EXERCISE REQUIREMENTS: What you return must be an exact copy of the lines in the listing below between the line holding "brown goblet [287,198,371,249]" and the line holding "none -> yellow drum [681,220,795,336]", inclusive, and nothing more.

TASK DATA:
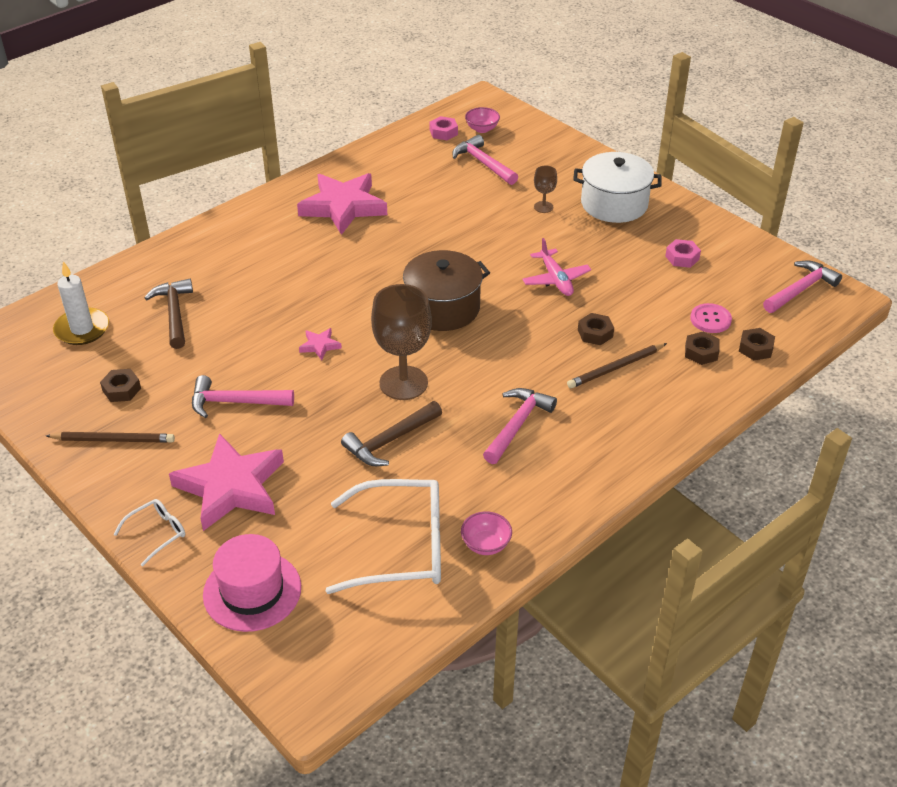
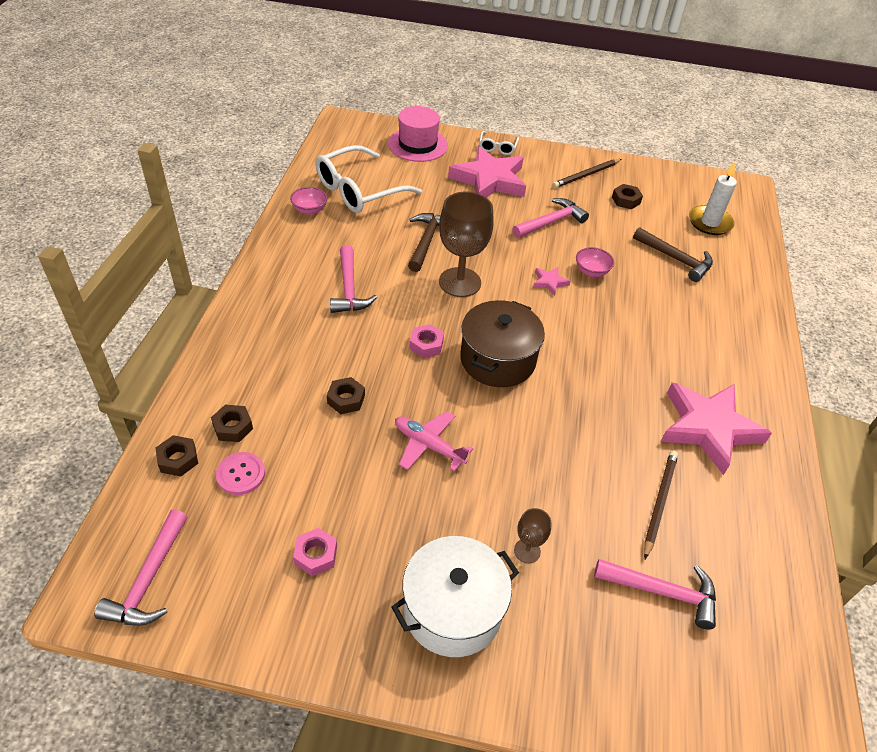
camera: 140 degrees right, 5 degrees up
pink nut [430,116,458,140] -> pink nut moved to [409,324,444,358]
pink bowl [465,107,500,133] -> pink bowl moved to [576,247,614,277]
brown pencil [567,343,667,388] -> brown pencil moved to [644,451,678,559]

---

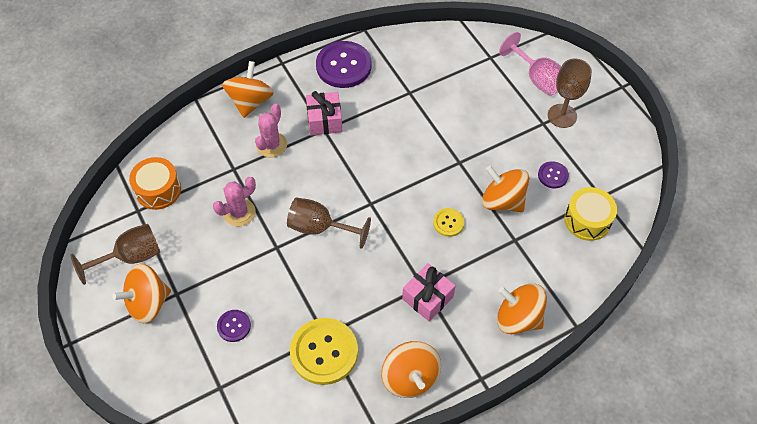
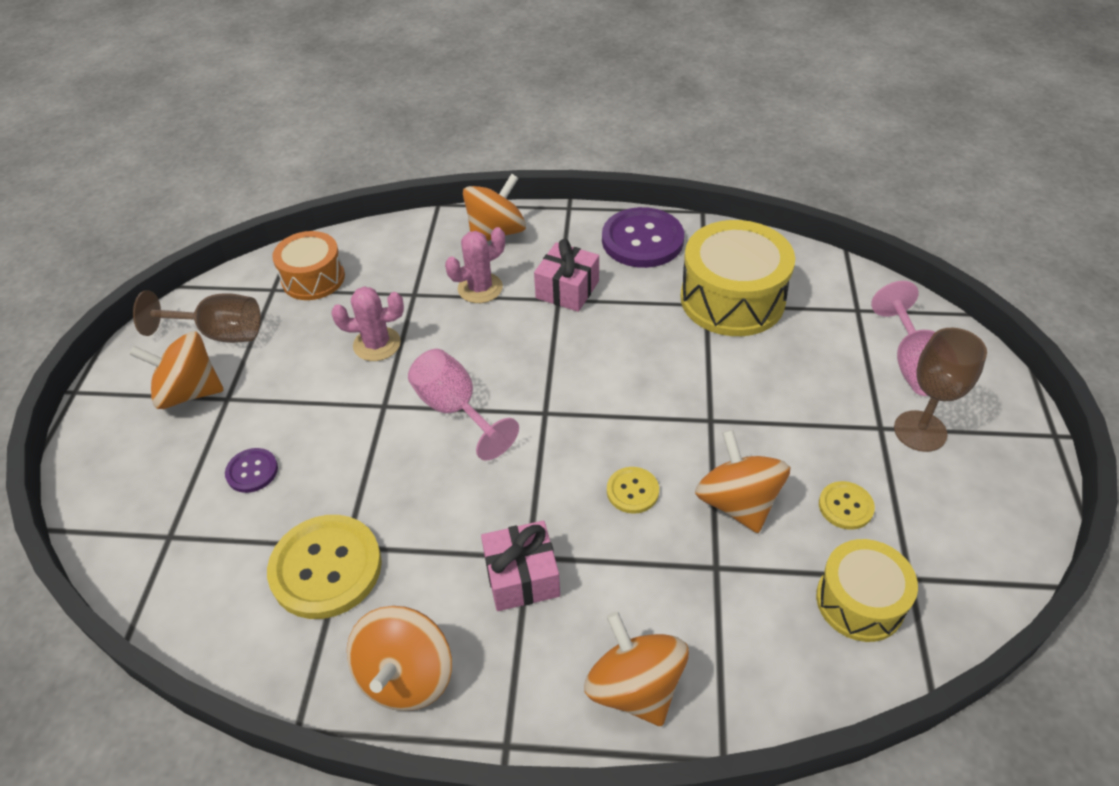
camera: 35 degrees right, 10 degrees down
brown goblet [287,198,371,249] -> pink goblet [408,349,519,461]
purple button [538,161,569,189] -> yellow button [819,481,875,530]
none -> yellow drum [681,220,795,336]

SOLUTION BELOW:
brown goblet [287,198,371,249] -> pink goblet [408,349,519,461]
purple button [538,161,569,189] -> yellow button [819,481,875,530]
none -> yellow drum [681,220,795,336]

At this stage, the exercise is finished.